### PROMPT
Only the text carries over: repeat the records exactly and drop the images.

---- INPUT FOR THIS TASK

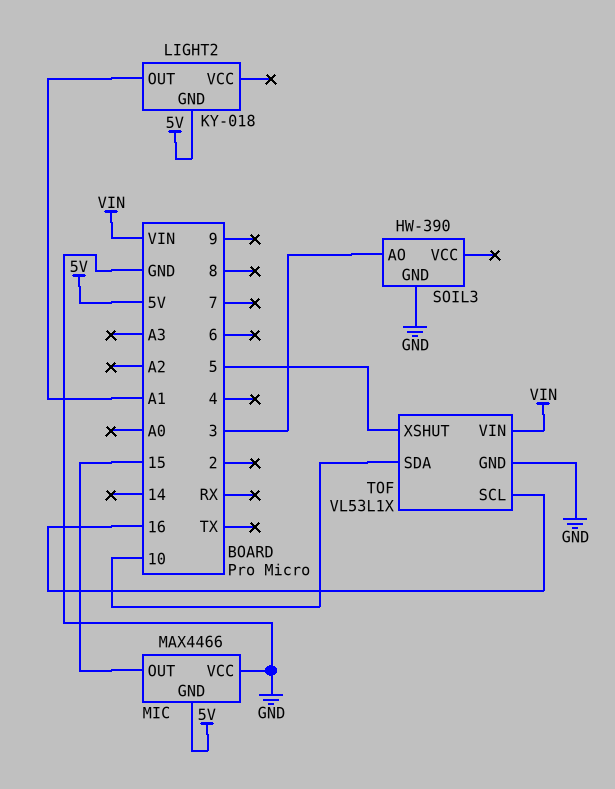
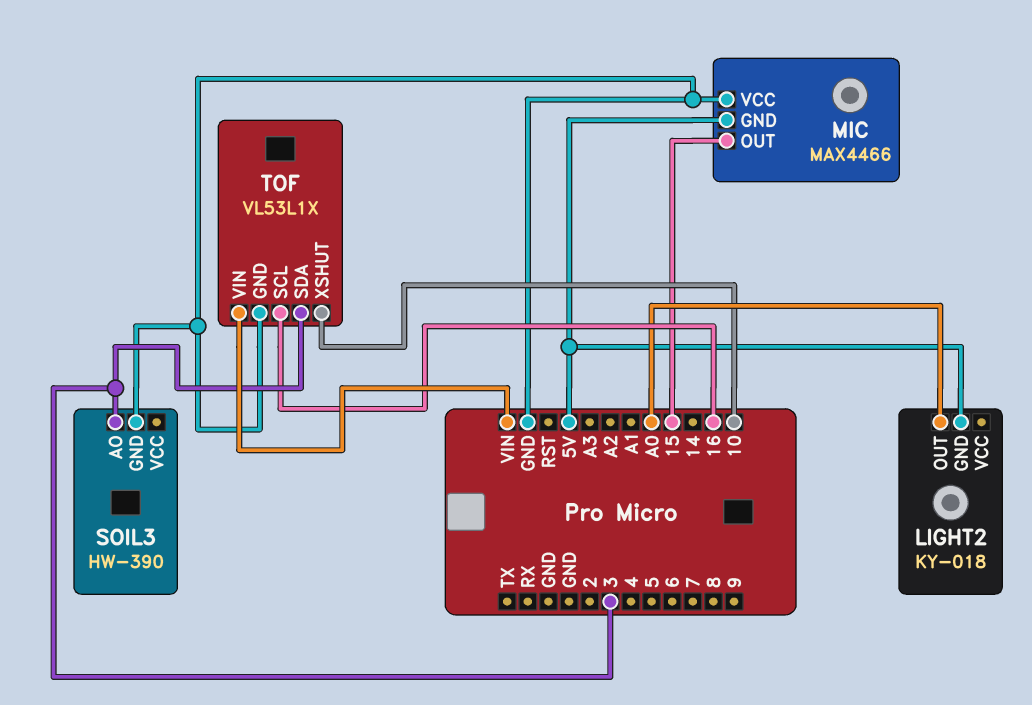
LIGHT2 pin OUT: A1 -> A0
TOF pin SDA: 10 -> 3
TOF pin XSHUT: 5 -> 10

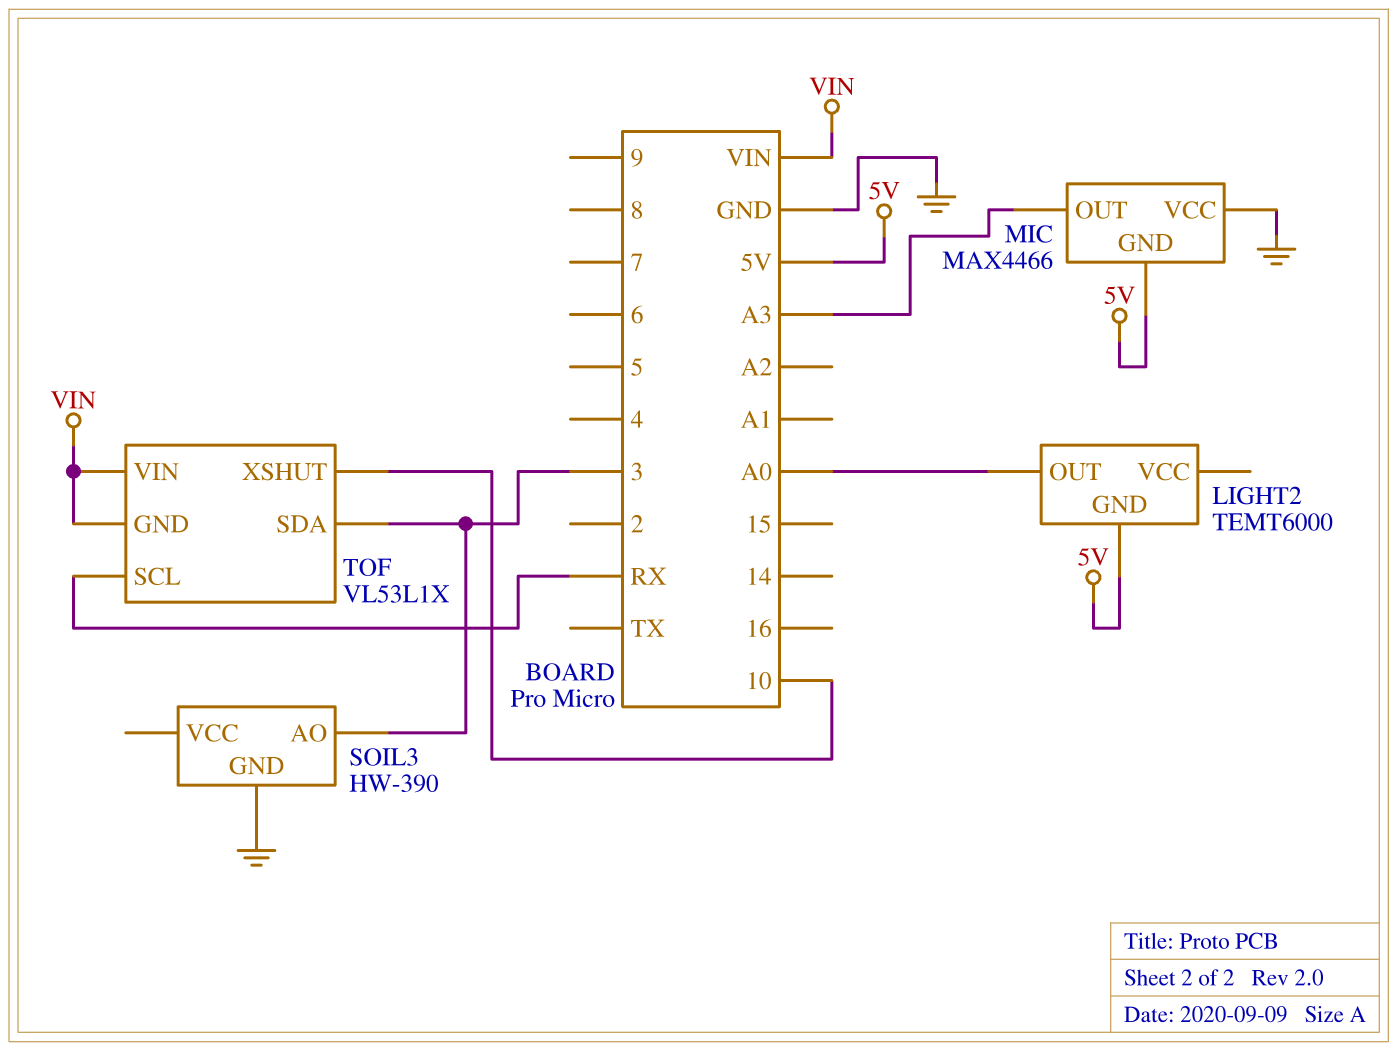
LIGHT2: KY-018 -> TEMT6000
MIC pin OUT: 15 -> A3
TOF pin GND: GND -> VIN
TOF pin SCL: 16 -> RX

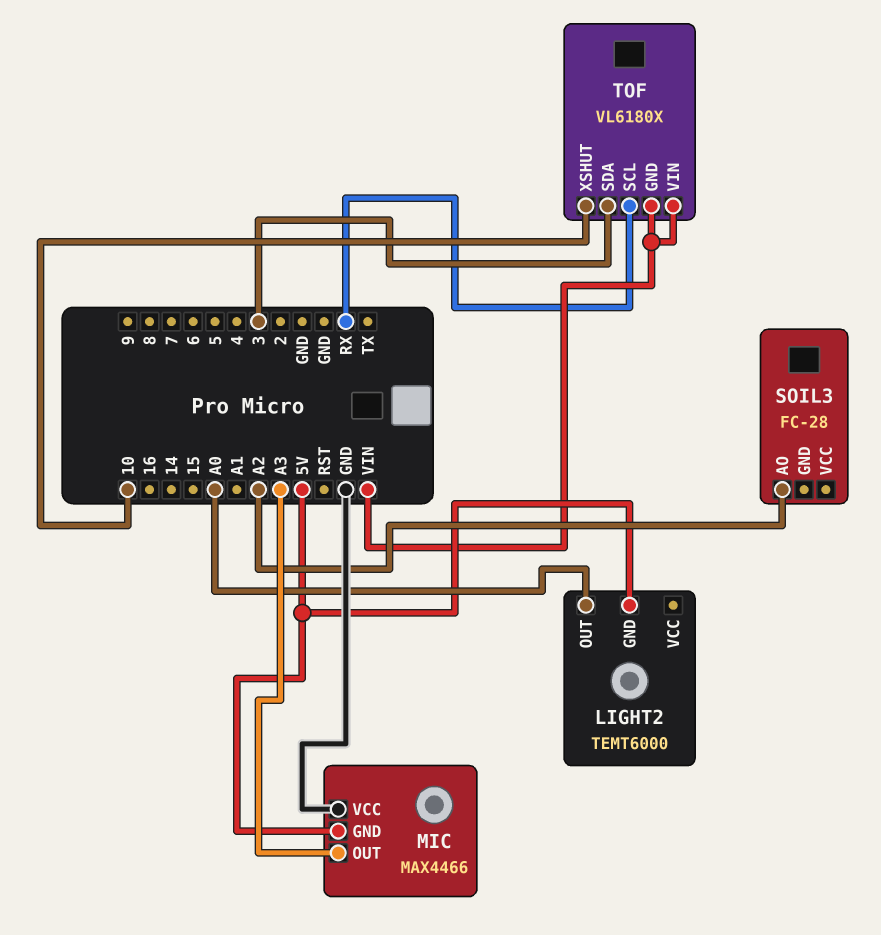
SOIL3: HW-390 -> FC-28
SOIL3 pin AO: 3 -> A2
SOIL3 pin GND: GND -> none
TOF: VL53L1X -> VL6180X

--------

### SOLUTION TO THIS PROBLEM
LIGHT2 pin OUT: A1 -> A0
TOF pin SDA: 10 -> 3
TOF pin XSHUT: 5 -> 10

LIGHT2: KY-018 -> TEMT6000
MIC pin OUT: 15 -> A3
TOF pin GND: GND -> VIN
TOF pin SCL: 16 -> RX

SOIL3: HW-390 -> FC-28
SOIL3 pin AO: 3 -> A2
SOIL3 pin GND: GND -> none
TOF: VL53L1X -> VL6180X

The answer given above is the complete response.